Data shown Start Marker

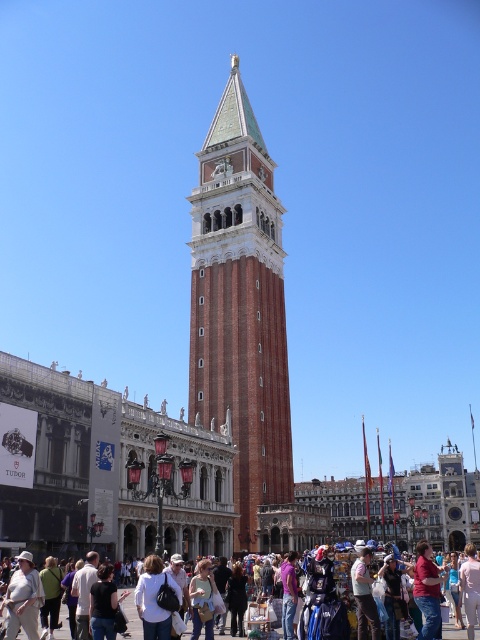
Question: Which of the following is the farthest from the observer?

Choices:
 (A) matte white crowd at lower center
 (B) red brick bell tower at center

Answer: (B)

Question: Which point is farther to the camera?

Choices:
 (A) (417, 544)
 (B) (127, 611)

Answer: (A)

Question: Does matte pink shirt at center have a greater width compared to matte white crowd at lower center?

Choices:
 (A) no
 (B) yes

Answer: (A)

Question: Considering the real-world distances, which object is closest to the matte white crowd at lower center?

Choices:
 (A) red brick bell tower at center
 (B) matte pink shirt at center

Answer: (B)

Question: Is red brick bell tower at center closer to camera compared to matte white crowd at lower center?

Choices:
 (A) no
 (B) yes

Answer: (A)

Question: Does matte pink shirt at center have a greater width compared to matte white crowd at lower center?

Choices:
 (A) yes
 (B) no

Answer: (B)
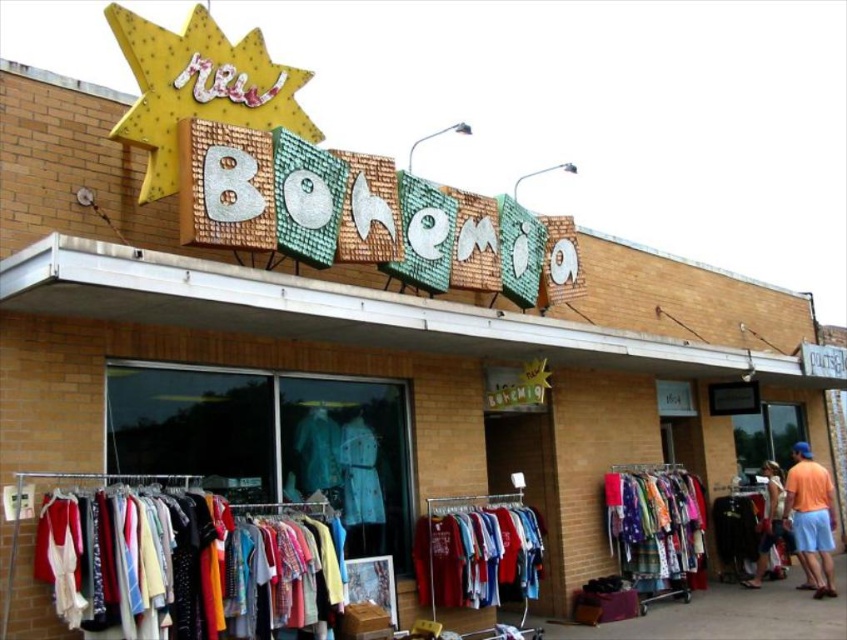
You are standing in front of the vintage clothing store named Bohemia. You see two points marked on the storefront. The first point is at coordinates point (314, 465) and the second point is at point (710, 512). Which point is closer to you?

Point (314, 465) is in front of point (710, 512), so it is closer to you.

You are standing outside the vintage clothing store and want to find the teal fabric dress at center. According to the store layout, where should you look relative to the entrance?

The teal fabric dress at center is located at point [316,451], so you should look towards the center area of the store, slightly to the right and halfway up from the entrance.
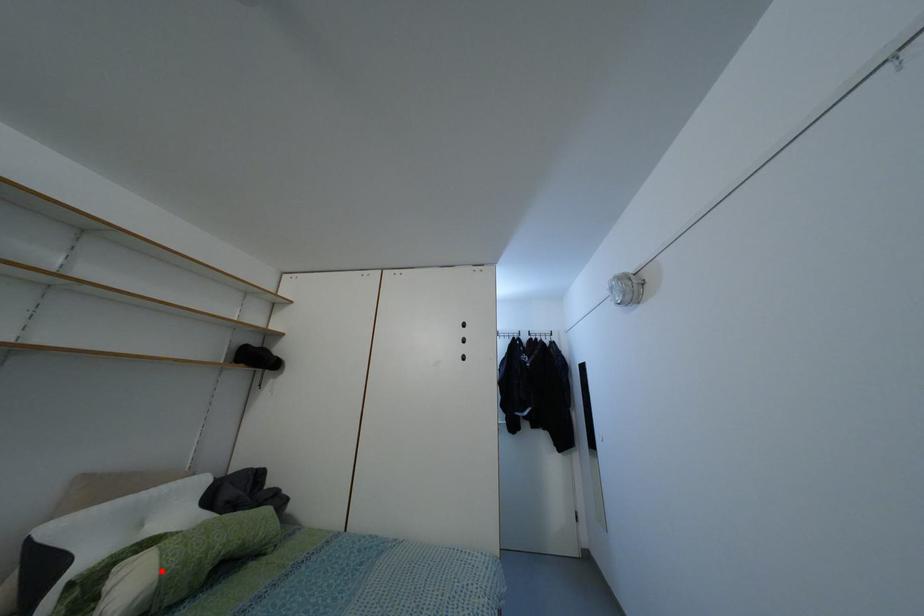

Data shown End Marker

| Task item |
Could you quote every one of the records above word for word, leaving the pictures out of your answer?

| Output below |
Question: Which of the following is the farthest from the observer?

Choices:
 (A) matte white crowd at lower center
 (B) red brick bell tower at center

Answer: (B)

Question: Which point is farther to the camera?

Choices:
 (A) (417, 544)
 (B) (127, 611)

Answer: (A)

Question: Does matte pink shirt at center have a greater width compared to matte white crowd at lower center?

Choices:
 (A) no
 (B) yes

Answer: (A)

Question: Considering the real-world distances, which object is closest to the matte white crowd at lower center?

Choices:
 (A) red brick bell tower at center
 (B) matte pink shirt at center

Answer: (B)

Question: Is red brick bell tower at center closer to camera compared to matte white crowd at lower center?

Choices:
 (A) no
 (B) yes

Answer: (A)

Question: Does matte pink shirt at center have a greater width compared to matte white crowd at lower center?

Choices:
 (A) yes
 (B) no

Answer: (B)
You are standing in front of the vintage clothing store named Bohemia. You see two points marked on the storefront. The first point is at coordinates point (314, 465) and the second point is at point (710, 512). Which point is closer to you?

Point (314, 465) is in front of point (710, 512), so it is closer to you.

You are standing outside the vintage clothing store and want to find the teal fabric dress at center. According to the store layout, where should you look relative to the entrance?

The teal fabric dress at center is located at point [316,451], so you should look towards the center area of the store, slightly to the right and halfway up from the entrance.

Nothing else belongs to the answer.